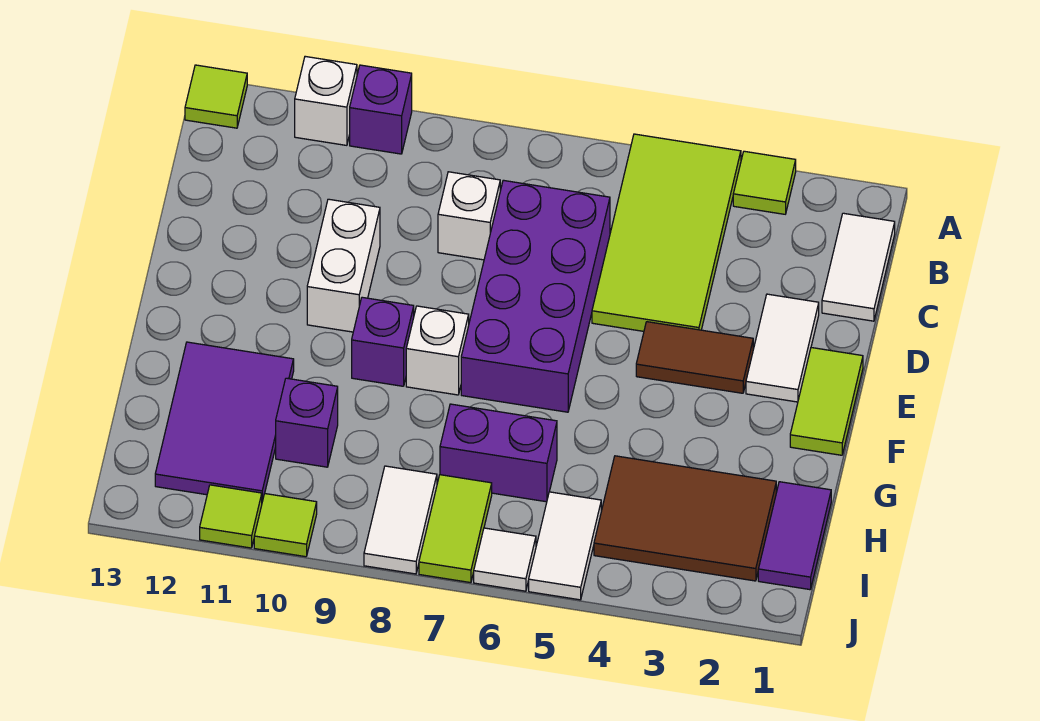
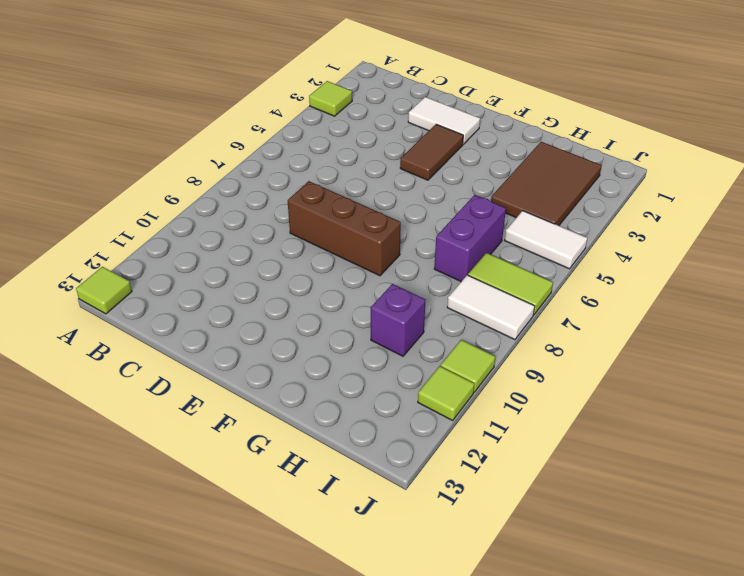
brown brick D8:F8 level 1 -> white brick F8 level 1
none -> lime tile A4:D5 level 1
none -> purple brick A10 level 1
none -> white brick A11 level 1

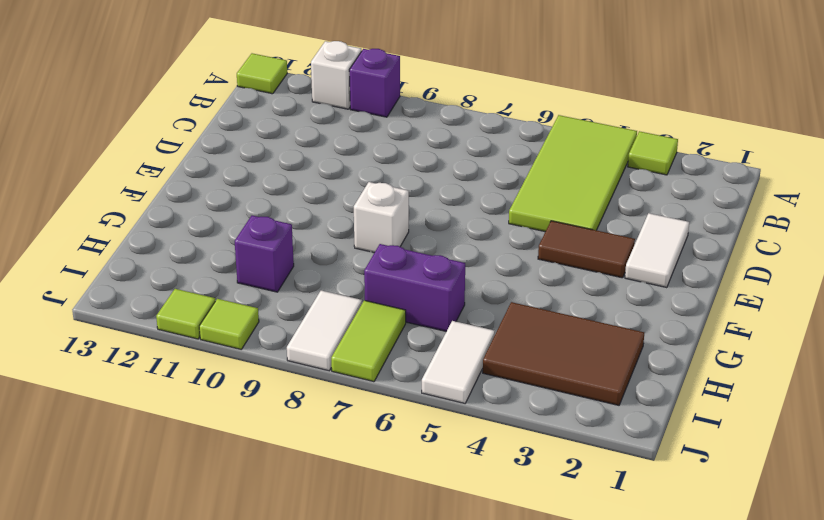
none -> white tile B1:C1 level 1
none -> purple brick C6:F7 level 1
none -> white brick C8 level 1

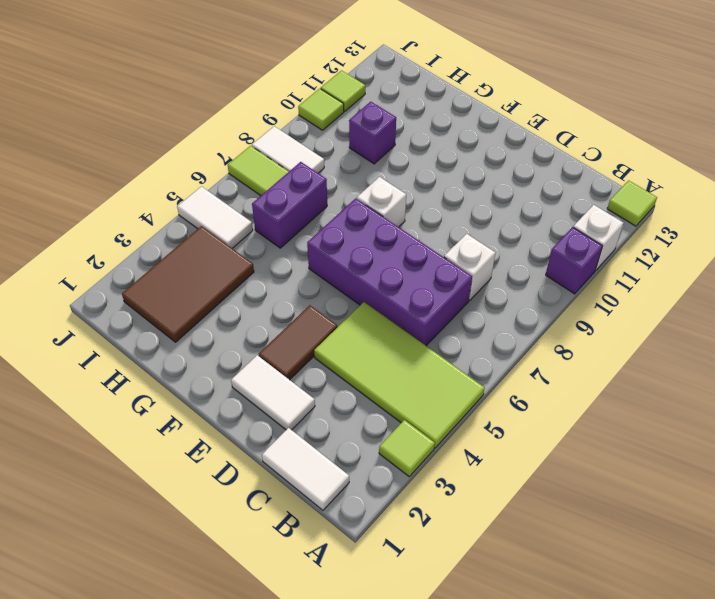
none -> white brick D10:E10 level 1
none -> lime tile E1:F1 level 1
none -> purple brick F9 level 1

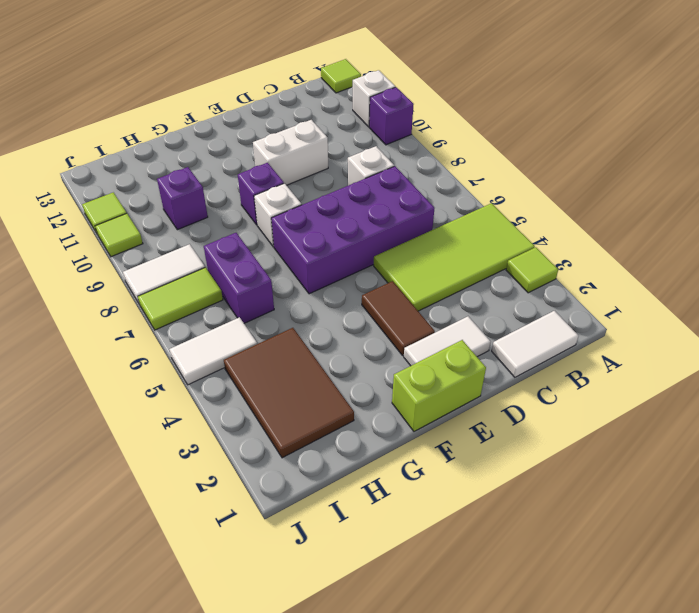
lime brick E1:F1 level 1 -> lime tile E1:F1 level 1
none -> purple tile G11:I12 level 1
none -> purple tile H1:I1 level 1
none -> white tile J6 level 1

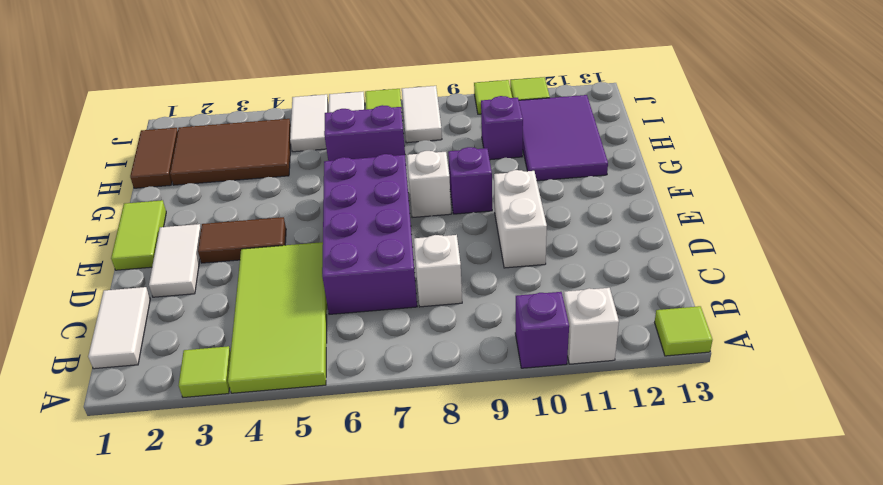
brown tile H1:I1 level 1 -> purple tile H1:I1 level 1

= = =

Every record above should reappear exactly, with the pictures gone.

brown brick D8:F8 level 1 -> white brick F8 level 1
none -> lime tile A4:D5 level 1
none -> purple brick A10 level 1
none -> white brick A11 level 1

none -> white tile B1:C1 level 1
none -> purple brick C6:F7 level 1
none -> white brick C8 level 1

none -> white brick D10:E10 level 1
none -> lime tile E1:F1 level 1
none -> purple brick F9 level 1

lime brick E1:F1 level 1 -> lime tile E1:F1 level 1
none -> purple tile G11:I12 level 1
none -> purple tile H1:I1 level 1
none -> white tile J6 level 1

brown tile H1:I1 level 1 -> purple tile H1:I1 level 1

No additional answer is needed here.